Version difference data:
=======

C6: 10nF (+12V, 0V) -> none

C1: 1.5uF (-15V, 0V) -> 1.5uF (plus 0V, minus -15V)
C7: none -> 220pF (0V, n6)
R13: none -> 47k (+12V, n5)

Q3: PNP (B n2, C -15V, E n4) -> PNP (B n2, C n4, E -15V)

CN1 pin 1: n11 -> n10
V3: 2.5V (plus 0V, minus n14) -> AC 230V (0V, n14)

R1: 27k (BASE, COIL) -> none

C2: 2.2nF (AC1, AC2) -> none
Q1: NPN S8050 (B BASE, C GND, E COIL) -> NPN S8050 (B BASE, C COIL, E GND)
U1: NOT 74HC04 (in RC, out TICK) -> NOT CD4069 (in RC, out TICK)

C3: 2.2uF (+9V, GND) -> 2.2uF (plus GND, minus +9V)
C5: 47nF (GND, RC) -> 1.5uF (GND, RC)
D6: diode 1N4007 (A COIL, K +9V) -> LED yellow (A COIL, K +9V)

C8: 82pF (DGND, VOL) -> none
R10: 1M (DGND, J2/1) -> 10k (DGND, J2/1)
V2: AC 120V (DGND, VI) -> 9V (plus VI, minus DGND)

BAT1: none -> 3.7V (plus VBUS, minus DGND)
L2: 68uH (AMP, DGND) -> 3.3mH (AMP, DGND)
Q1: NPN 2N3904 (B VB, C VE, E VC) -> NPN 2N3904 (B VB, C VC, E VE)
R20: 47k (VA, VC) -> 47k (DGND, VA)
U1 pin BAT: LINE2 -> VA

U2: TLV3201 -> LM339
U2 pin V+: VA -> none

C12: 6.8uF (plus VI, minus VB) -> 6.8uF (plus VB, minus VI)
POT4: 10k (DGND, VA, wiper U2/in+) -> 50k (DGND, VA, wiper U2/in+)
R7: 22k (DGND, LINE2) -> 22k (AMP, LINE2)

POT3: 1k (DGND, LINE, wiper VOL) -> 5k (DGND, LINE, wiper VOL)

=======

▶ AIM OF THE TASK: Every entry above has to be returned exactly as written.

▶ COMPLETED EXERCISE:
C6: 10nF (+12V, 0V) -> none

C1: 1.5uF (-15V, 0V) -> 1.5uF (plus 0V, minus -15V)
C7: none -> 220pF (0V, n6)
R13: none -> 47k (+12V, n5)

Q3: PNP (B n2, C -15V, E n4) -> PNP (B n2, C n4, E -15V)

CN1 pin 1: n11 -> n10
V3: 2.5V (plus 0V, minus n14) -> AC 230V (0V, n14)

R1: 27k (BASE, COIL) -> none

C2: 2.2nF (AC1, AC2) -> none
Q1: NPN S8050 (B BASE, C GND, E COIL) -> NPN S8050 (B BASE, C COIL, E GND)
U1: NOT 74HC04 (in RC, out TICK) -> NOT CD4069 (in RC, out TICK)

C3: 2.2uF (+9V, GND) -> 2.2uF (plus GND, minus +9V)
C5: 47nF (GND, RC) -> 1.5uF (GND, RC)
D6: diode 1N4007 (A COIL, K +9V) -> LED yellow (A COIL, K +9V)

C8: 82pF (DGND, VOL) -> none
R10: 1M (DGND, J2/1) -> 10k (DGND, J2/1)
V2: AC 120V (DGND, VI) -> 9V (plus VI, minus DGND)

BAT1: none -> 3.7V (plus VBUS, minus DGND)
L2: 68uH (AMP, DGND) -> 3.3mH (AMP, DGND)
Q1: NPN 2N3904 (B VB, C VE, E VC) -> NPN 2N3904 (B VB, C VC, E VE)
R20: 47k (VA, VC) -> 47k (DGND, VA)
U1 pin BAT: LINE2 -> VA

U2: TLV3201 -> LM339
U2 pin V+: VA -> none

C12: 6.8uF (plus VI, minus VB) -> 6.8uF (plus VB, minus VI)
POT4: 10k (DGND, VA, wiper U2/in+) -> 50k (DGND, VA, wiper U2/in+)
R7: 22k (DGND, LINE2) -> 22k (AMP, LINE2)

POT3: 1k (DGND, LINE, wiper VOL) -> 5k (DGND, LINE, wiper VOL)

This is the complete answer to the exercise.